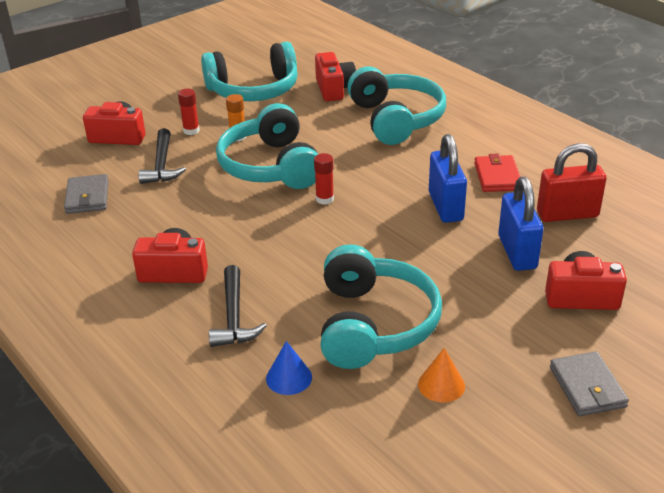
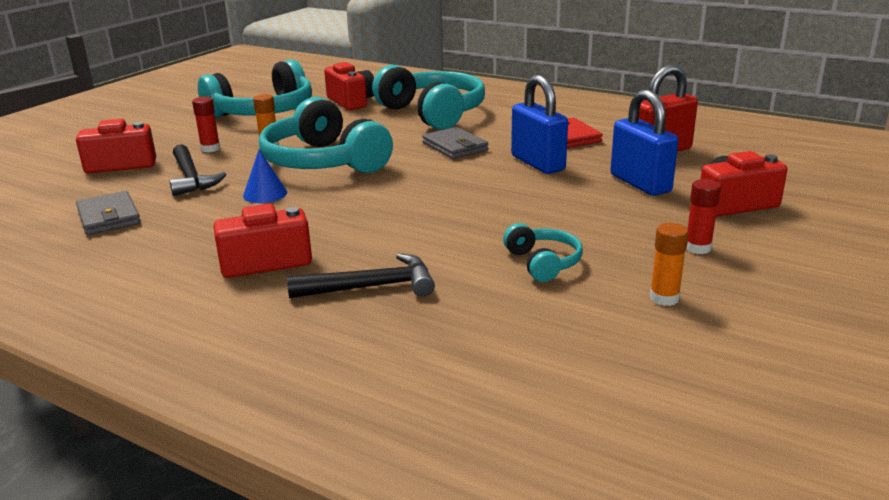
camera: 20 degrees left, 10 degrees down
black hammer [209,265,267,347] -> black hammer turned 75 degrees counterclockwise [287,253,435,298]
blue cone [266,341,312,395] -> blue cone moved to [243,149,287,203]
red glue stick [314,153,334,205] -> red glue stick moved to [686,179,721,254]
turquoise headphones [320,244,442,369] -> turquoise headphones [503,223,583,282], size x0.47
orange cone [418,348,465,403] -> orange glue stick [650,223,689,306]
grey wallet [550,351,629,416] -> grey wallet moved to [422,127,488,159]

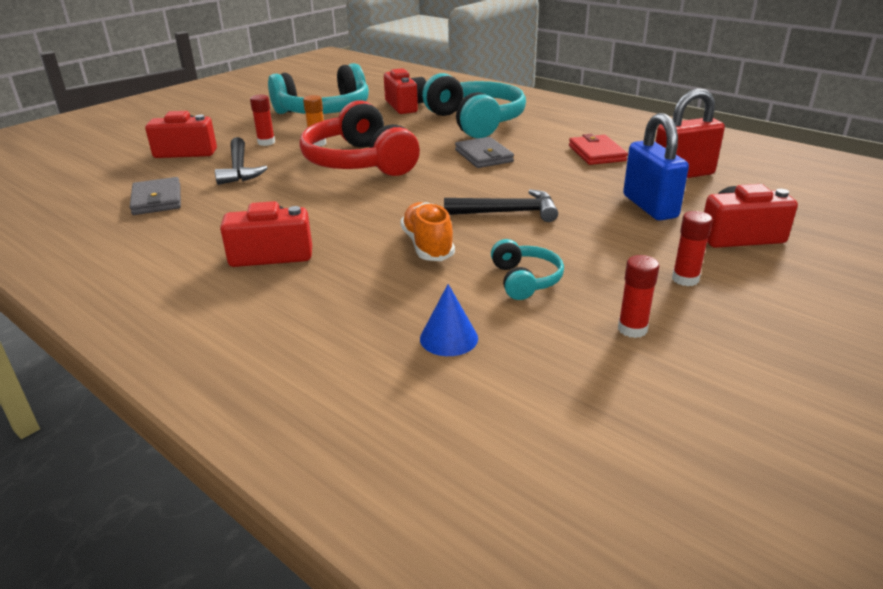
camera: 10 degrees right, 5 degrees up
blue cone [243,149,287,203] -> blue cone moved to [420,284,478,356]
turquoise headphones [259,97,393,173] -> red headphones [300,100,420,176]
black hammer [287,253,435,298] -> black hammer moved to [444,189,558,222]
blue padlock [511,75,568,174] -> none
orange glue stick [650,223,689,306] -> red glue stick [618,255,659,338]
none -> orange shoe [400,202,455,261]

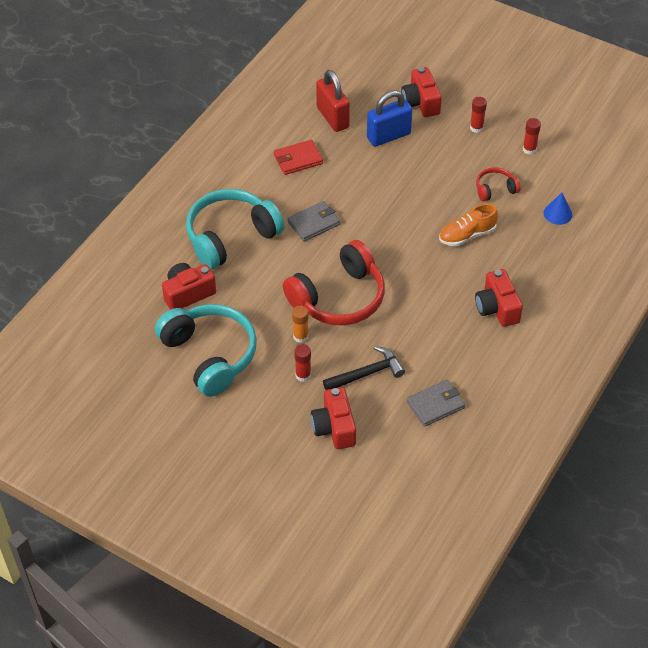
camera: 100 degrees left, 20 degrees up
black hammer [444,189,558,222] -> none
turquoise headphones [491,239,564,300] -> red headphones [476,167,520,202]

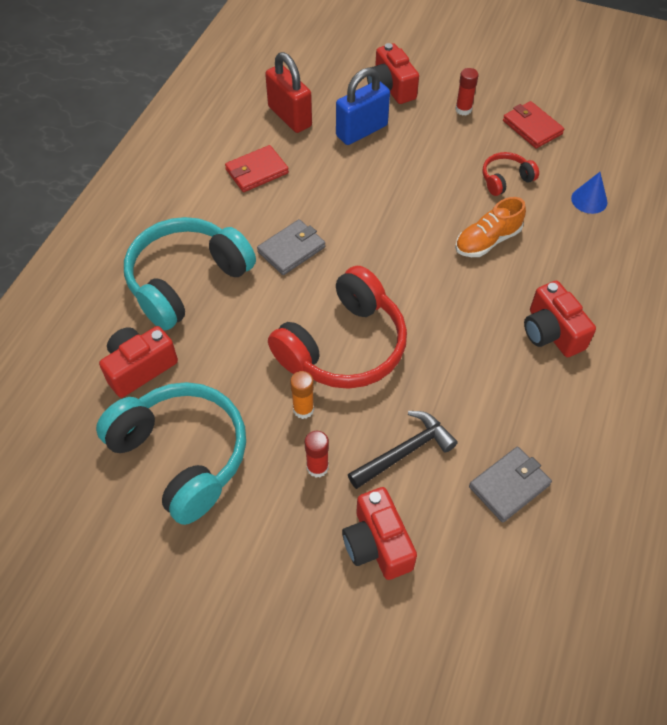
camera: 10 degrees left, 5 degrees up
red glue stick [523,118,541,155] -> red wallet [503,101,564,148]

# Exercise
What is needed is an exact copy of the lines above from the one with "turquoise headphones [259,97,393,173]" to the one with "turquoise headphones [491,239,564,300]", both ends kept, and nothing more; please leave the pictures out.

# Solution to this exercise
turquoise headphones [259,97,393,173] -> red headphones [300,100,420,176]
black hammer [287,253,435,298] -> black hammer moved to [444,189,558,222]
blue padlock [511,75,568,174] -> none
orange glue stick [650,223,689,306] -> red glue stick [618,255,659,338]
none -> orange shoe [400,202,455,261]

camera: 100 degrees left, 20 degrees up
black hammer [444,189,558,222] -> none
turquoise headphones [491,239,564,300] -> red headphones [476,167,520,202]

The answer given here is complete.